## EXERCISE
All of the data, except its images, should be set down exactly as it appears.

BEGIN STORED DATA

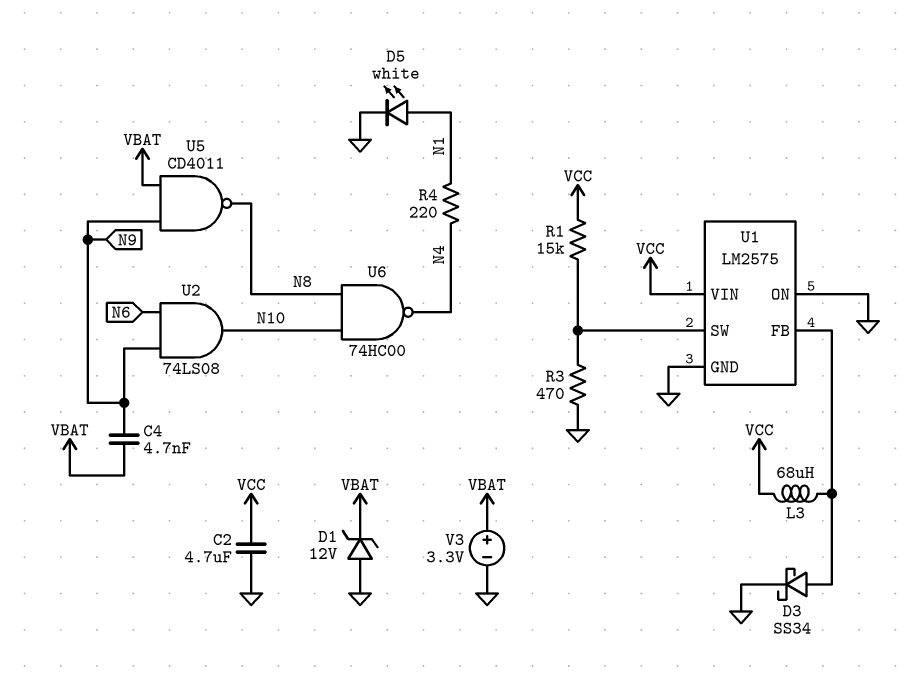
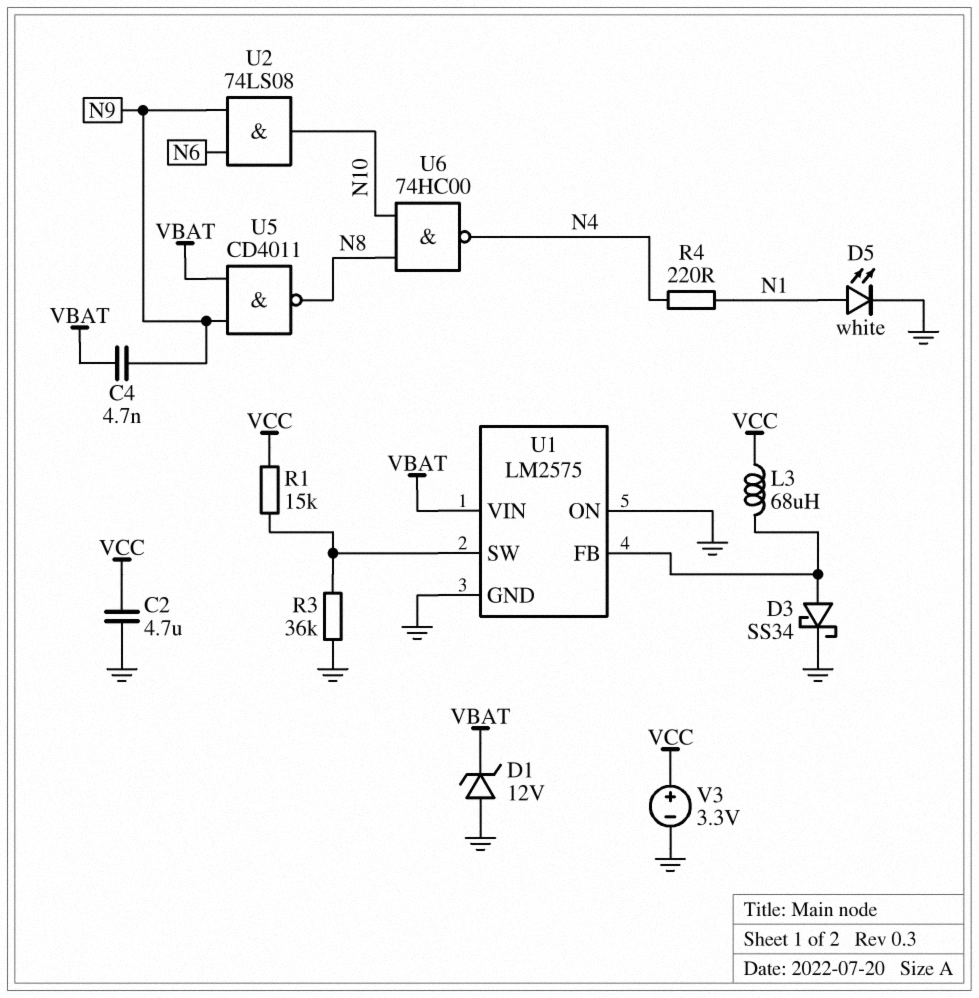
R3: 470 (GND, U1/SW) -> 36k (GND, U1/SW)
U1 pin VIN: VCC -> VBAT
V3: 3.3V (plus VBAT, minus GND) -> 3.3V (plus VCC, minus GND)

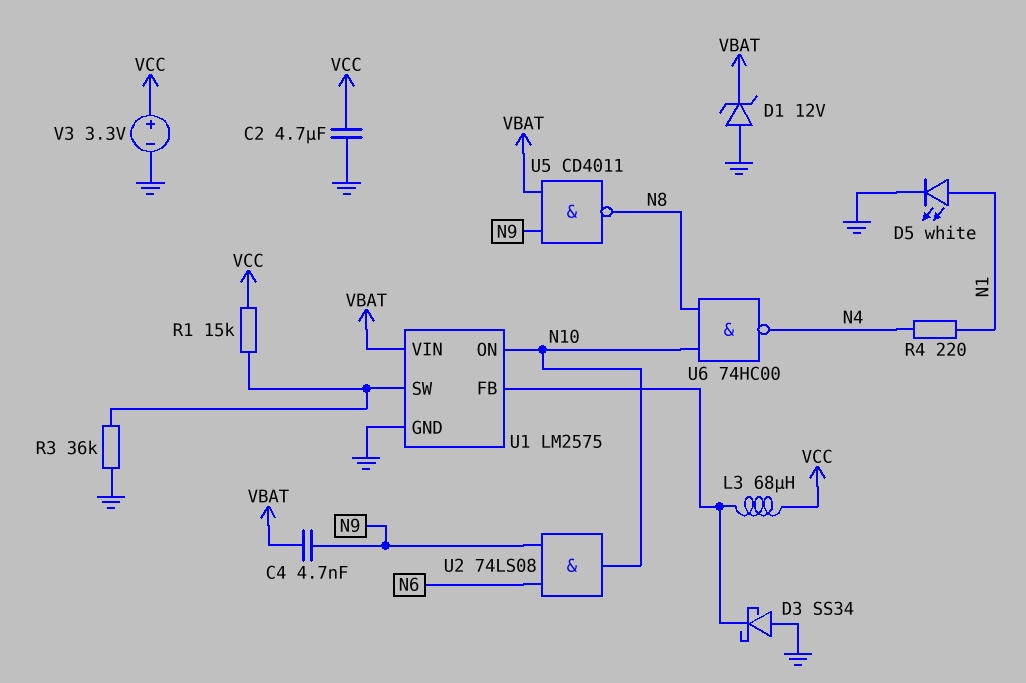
D3: schottky SS34 (A U1/FB, K GND) -> schottky SS34 (A GND, K U1/FB)
U1 pin ON: GND -> N10

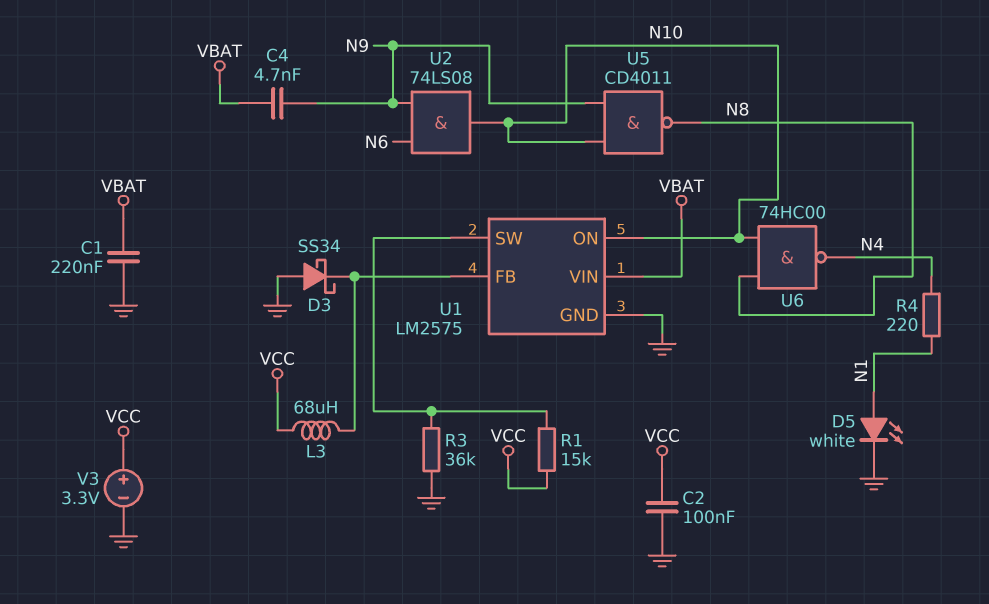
C1: none -> 220nF (GND, VBAT)
C2: 4.7uF (GND, VCC) -> 100nF (GND, VCC)
D1: zener 12V (A GND, K VBAT) -> none
U5: NAND CD4011 (in N9, in VBAT, out N8) -> NAND CD4011 (in N9, in N10, out N8)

END STORED DATA

## TASK SOLUTION
R3: 470 (GND, U1/SW) -> 36k (GND, U1/SW)
U1 pin VIN: VCC -> VBAT
V3: 3.3V (plus VBAT, minus GND) -> 3.3V (plus VCC, minus GND)

D3: schottky SS34 (A U1/FB, K GND) -> schottky SS34 (A GND, K U1/FB)
U1 pin ON: GND -> N10

C1: none -> 220nF (GND, VBAT)
C2: 4.7uF (GND, VCC) -> 100nF (GND, VCC)
D1: zener 12V (A GND, K VBAT) -> none
U5: NAND CD4011 (in N9, in VBAT, out N8) -> NAND CD4011 (in N9, in N10, out N8)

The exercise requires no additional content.